*TASK TO COMPLETE:* Once the line holding "none -> red brick B9 level 2" is found in the entries below, transcribe exactly every line up to and including the one holding "none -> red brick B9 level 3", but leave out the pictures.
━━━━━ AVAILABLE DATA
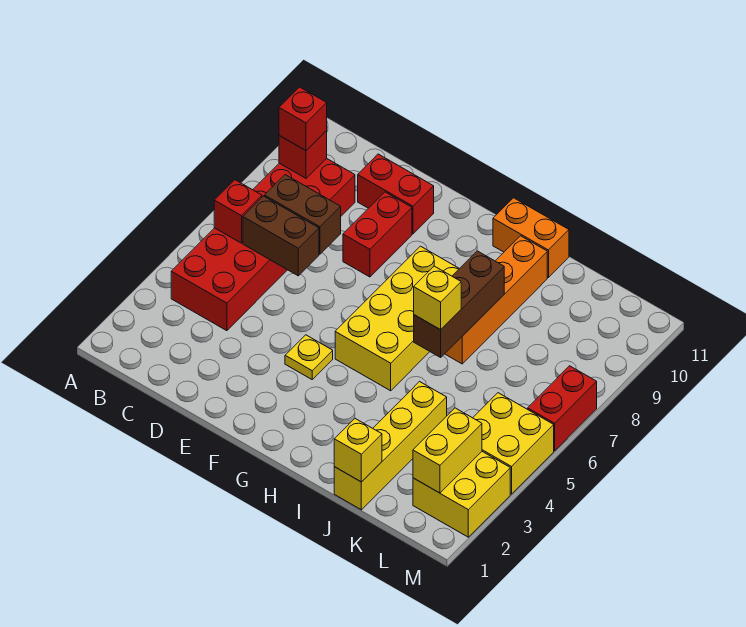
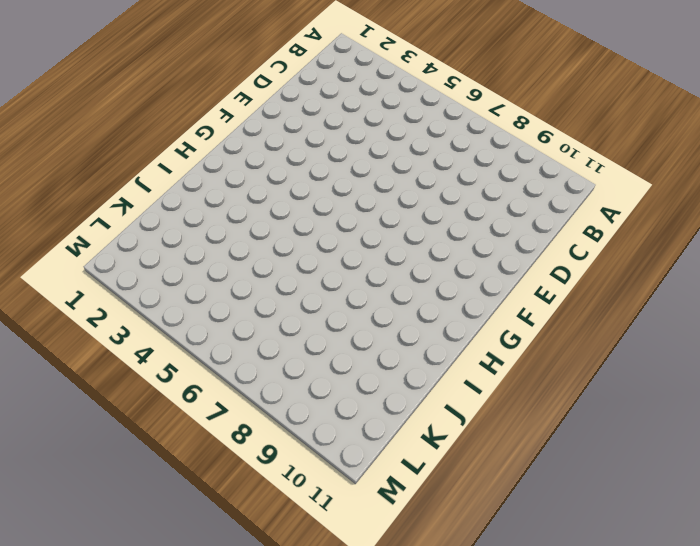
none -> red brick B4:C9 level 1
none -> red brick D10:E10 level 1
none -> red brick E8:E9 level 1

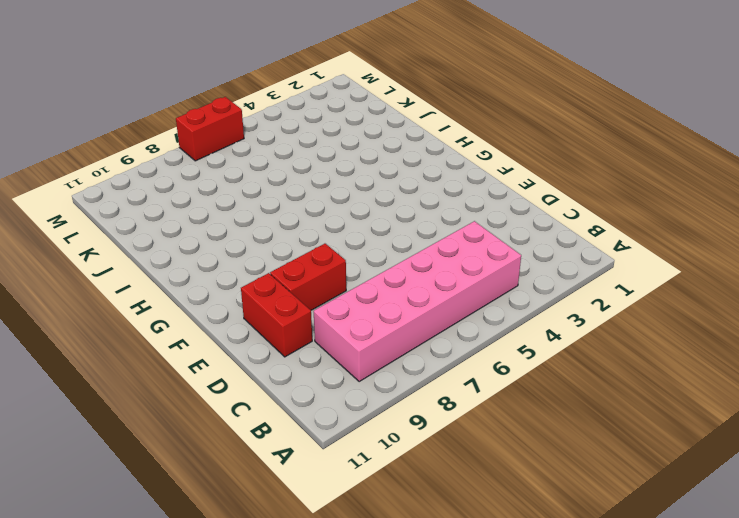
pink brick B4:C9 level 1 -> red brick B4:C9 level 1
none -> yellow plate F4 level 1
none -> yellow brick G5:H8 level 1
none -> orange brick H11:I11 level 1

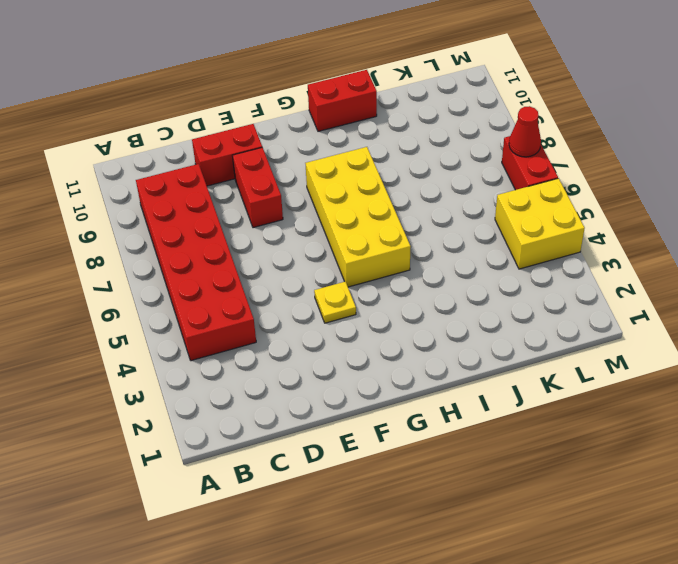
red brick H11:I11 level 1 -> orange brick H11:I11 level 1
red cone M7 level 2 -> none
none -> orange brick I7:I10 level 1
none -> yellow brick J1:J4 level 1
none -> yellow brick L2:M3 level 1

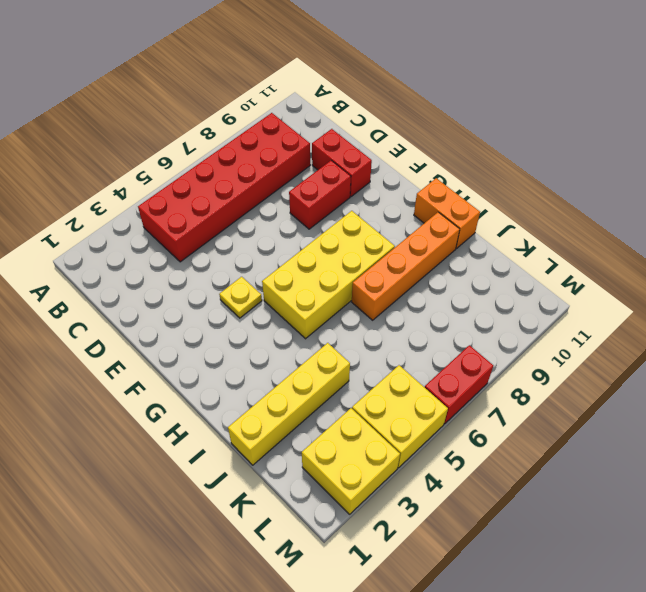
none -> red brick B6 level 2
none -> red brick B9 level 2
none -> brown brick C6:D6 level 2

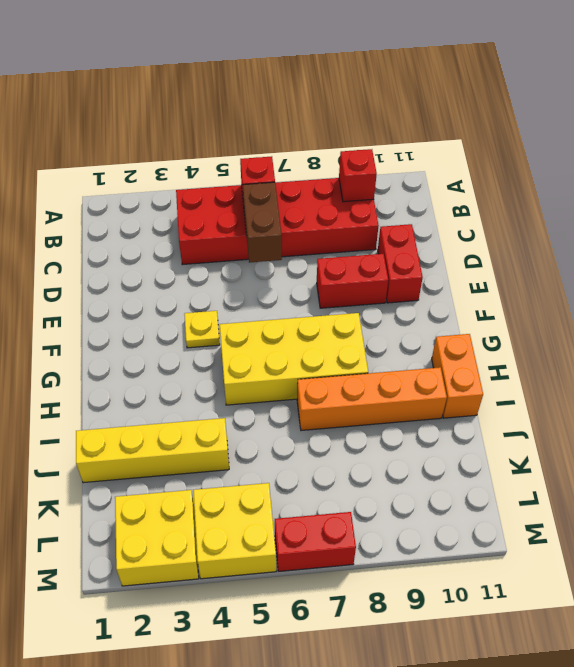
none -> brown brick C7:D7 level 2
none -> brown brick I6:I8 level 2
none -> yellow brick J1 level 2

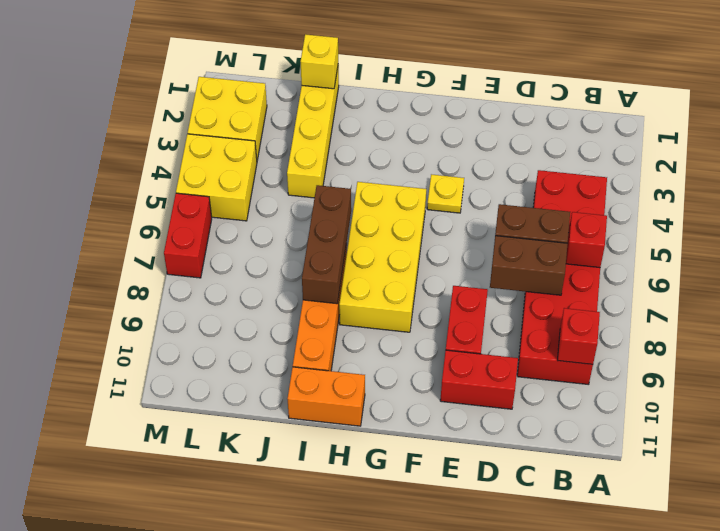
none -> yellow brick L2:L3 level 2
none -> red brick B9 level 3
none -> yellow brick I6 level 3

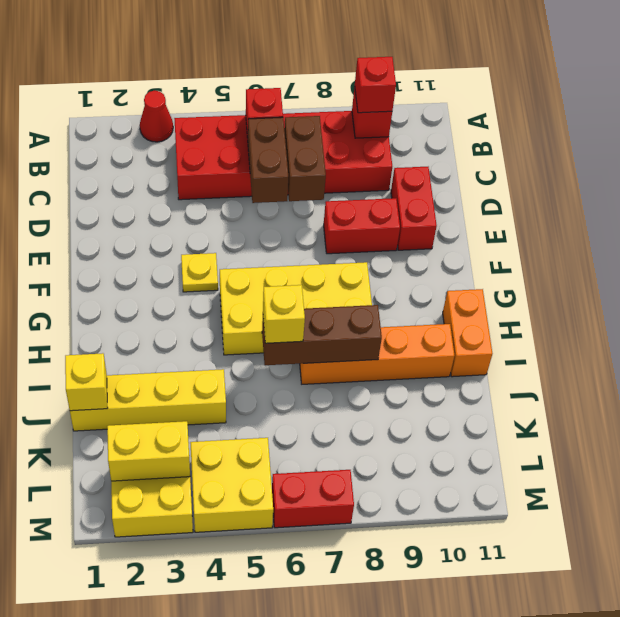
red cone A3 level 1 -> none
━━━━━━━━━━
*RESULT FOR THIS TASK:*
none -> red brick B9 level 2
none -> brown brick C6:D6 level 2

none -> brown brick C7:D7 level 2
none -> brown brick I6:I8 level 2
none -> yellow brick J1 level 2

none -> yellow brick L2:L3 level 2
none -> red brick B9 level 3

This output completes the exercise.